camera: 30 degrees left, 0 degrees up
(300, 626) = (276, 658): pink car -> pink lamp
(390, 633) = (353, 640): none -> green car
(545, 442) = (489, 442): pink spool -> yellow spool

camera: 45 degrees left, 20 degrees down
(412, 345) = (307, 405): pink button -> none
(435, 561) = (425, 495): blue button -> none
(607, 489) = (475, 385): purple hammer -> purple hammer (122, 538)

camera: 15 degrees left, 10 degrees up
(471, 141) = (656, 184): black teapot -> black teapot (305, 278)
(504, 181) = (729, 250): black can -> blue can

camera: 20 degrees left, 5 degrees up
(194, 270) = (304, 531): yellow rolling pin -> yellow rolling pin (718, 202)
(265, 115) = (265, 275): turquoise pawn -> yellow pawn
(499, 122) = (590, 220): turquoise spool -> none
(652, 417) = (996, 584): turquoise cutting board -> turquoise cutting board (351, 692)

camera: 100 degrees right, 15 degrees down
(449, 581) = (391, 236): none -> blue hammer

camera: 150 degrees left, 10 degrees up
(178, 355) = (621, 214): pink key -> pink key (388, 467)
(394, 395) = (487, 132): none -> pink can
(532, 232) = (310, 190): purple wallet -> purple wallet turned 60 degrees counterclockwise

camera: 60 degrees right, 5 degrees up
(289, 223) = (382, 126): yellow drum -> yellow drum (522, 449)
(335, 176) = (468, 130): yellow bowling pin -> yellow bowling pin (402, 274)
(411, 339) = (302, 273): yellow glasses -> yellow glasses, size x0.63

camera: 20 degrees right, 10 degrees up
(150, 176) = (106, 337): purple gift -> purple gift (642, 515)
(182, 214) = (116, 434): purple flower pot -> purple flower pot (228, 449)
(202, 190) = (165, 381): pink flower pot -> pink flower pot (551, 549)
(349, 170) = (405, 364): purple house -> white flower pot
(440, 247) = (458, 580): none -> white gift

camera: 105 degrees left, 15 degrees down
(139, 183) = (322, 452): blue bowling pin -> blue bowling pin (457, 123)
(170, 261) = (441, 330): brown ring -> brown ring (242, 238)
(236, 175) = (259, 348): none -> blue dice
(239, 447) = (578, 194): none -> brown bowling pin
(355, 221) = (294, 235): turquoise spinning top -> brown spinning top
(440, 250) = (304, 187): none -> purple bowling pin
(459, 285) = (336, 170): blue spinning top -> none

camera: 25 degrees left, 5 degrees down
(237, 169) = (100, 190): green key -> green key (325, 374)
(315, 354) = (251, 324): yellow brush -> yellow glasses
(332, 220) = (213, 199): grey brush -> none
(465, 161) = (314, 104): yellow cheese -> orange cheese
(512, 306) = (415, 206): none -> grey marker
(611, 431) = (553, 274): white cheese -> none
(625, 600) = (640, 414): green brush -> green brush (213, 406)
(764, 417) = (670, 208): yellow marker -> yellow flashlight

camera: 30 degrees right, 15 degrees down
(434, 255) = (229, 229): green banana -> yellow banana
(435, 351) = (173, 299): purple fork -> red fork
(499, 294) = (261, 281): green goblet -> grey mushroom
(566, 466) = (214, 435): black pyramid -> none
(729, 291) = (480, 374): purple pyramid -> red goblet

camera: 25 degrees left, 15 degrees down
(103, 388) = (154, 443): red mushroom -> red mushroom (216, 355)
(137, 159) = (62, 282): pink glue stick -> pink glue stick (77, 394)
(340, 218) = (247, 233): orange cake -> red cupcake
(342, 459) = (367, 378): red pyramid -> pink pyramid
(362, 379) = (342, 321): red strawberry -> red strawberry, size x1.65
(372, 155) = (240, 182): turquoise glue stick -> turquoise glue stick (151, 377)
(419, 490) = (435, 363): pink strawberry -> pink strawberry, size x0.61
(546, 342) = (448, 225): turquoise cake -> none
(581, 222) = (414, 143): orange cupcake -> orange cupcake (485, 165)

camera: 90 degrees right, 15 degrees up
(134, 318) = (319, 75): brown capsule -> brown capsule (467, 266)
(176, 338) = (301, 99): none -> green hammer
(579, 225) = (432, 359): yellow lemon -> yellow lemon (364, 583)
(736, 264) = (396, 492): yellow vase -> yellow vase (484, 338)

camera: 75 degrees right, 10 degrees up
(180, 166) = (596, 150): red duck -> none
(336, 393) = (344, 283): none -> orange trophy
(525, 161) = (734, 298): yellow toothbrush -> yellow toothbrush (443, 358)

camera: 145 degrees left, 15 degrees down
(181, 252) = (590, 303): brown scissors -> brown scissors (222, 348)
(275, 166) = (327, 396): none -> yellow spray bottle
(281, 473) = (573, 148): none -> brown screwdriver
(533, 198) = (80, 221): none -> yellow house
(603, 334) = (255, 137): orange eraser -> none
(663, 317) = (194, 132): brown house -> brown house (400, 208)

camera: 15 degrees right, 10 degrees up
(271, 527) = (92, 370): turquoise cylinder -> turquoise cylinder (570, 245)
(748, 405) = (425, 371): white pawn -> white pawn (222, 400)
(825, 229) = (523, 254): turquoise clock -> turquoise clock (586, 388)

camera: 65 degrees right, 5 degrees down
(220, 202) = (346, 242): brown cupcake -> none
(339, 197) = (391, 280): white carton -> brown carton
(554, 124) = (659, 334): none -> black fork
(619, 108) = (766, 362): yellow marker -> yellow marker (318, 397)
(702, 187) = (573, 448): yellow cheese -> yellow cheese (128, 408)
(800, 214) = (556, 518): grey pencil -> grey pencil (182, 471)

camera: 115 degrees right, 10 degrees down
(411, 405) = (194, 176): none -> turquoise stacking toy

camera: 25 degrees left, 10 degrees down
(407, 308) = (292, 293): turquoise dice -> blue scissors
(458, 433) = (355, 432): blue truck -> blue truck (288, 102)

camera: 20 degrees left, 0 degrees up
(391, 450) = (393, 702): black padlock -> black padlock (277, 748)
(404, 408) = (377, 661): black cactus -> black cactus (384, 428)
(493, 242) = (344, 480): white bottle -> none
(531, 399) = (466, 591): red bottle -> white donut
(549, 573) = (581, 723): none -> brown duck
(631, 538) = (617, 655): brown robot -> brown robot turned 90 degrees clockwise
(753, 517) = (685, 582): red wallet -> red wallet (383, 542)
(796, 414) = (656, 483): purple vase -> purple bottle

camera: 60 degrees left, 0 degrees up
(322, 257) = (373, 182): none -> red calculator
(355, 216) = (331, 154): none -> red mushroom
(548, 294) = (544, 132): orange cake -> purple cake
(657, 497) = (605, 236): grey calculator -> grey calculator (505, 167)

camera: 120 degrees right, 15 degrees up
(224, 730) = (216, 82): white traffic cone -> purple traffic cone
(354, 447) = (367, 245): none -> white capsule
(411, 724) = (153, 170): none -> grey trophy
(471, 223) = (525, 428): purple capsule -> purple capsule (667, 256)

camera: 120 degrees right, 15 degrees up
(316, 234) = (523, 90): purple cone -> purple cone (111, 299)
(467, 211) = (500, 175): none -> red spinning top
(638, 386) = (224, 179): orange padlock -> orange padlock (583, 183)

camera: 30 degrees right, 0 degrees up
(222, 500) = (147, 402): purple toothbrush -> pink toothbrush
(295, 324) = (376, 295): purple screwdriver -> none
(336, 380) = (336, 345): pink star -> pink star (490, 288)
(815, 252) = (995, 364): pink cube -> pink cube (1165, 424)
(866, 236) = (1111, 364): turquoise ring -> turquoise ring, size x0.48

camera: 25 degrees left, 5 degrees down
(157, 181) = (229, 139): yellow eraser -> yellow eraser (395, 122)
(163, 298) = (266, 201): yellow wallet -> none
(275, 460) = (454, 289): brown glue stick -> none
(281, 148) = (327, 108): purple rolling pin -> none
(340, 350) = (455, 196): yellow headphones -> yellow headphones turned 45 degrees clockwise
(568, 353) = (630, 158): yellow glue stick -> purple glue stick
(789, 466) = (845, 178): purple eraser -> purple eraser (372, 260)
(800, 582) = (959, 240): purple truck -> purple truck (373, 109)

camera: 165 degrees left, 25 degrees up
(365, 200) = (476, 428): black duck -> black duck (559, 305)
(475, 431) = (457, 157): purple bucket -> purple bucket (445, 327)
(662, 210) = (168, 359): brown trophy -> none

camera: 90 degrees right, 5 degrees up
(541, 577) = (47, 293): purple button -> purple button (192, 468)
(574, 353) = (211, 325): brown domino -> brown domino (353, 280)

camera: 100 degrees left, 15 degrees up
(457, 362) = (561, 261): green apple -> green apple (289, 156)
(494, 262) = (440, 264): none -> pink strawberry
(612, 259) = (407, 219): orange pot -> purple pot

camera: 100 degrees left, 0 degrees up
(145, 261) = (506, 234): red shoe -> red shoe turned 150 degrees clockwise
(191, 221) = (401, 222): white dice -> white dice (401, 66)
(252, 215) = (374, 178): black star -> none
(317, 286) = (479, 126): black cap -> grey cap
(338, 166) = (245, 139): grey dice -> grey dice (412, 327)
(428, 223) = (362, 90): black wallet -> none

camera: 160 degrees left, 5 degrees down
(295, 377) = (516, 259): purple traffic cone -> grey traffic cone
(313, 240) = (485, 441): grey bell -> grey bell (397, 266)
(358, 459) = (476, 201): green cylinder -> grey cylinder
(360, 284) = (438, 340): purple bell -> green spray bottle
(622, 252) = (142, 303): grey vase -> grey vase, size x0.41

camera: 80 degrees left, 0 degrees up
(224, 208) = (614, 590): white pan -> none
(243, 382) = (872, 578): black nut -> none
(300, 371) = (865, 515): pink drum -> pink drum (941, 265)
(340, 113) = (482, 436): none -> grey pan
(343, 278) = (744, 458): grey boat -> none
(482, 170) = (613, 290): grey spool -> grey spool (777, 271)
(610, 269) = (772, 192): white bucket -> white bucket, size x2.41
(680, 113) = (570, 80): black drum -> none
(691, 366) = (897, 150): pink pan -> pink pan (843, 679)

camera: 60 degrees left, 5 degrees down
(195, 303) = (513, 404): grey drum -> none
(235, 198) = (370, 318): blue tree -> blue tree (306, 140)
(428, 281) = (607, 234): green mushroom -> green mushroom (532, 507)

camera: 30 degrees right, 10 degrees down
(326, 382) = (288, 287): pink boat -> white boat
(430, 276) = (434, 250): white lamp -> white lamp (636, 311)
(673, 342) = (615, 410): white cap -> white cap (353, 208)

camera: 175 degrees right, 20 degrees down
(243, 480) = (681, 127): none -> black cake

* * * * * * *

DIRECTIONS FOR THIS TASK: Write down, word for word, the lines above from the one containing "(546, 342) = (448, 225): turquoise" through the one containing "(275, 166) = (327, 396): none", both ends included.

EXERCISE ANSWER:
(546, 342) = (448, 225): turquoise cake -> none
(581, 222) = (414, 143): orange cupcake -> orange cupcake (485, 165)

camera: 90 degrees right, 15 degrees up
(134, 318) = (319, 75): brown capsule -> brown capsule (467, 266)
(176, 338) = (301, 99): none -> green hammer
(579, 225) = (432, 359): yellow lemon -> yellow lemon (364, 583)
(736, 264) = (396, 492): yellow vase -> yellow vase (484, 338)

camera: 75 degrees right, 10 degrees up
(180, 166) = (596, 150): red duck -> none
(336, 393) = (344, 283): none -> orange trophy
(525, 161) = (734, 298): yellow toothbrush -> yellow toothbrush (443, 358)

camera: 145 degrees left, 15 degrees down
(181, 252) = (590, 303): brown scissors -> brown scissors (222, 348)
(275, 166) = (327, 396): none -> yellow spray bottle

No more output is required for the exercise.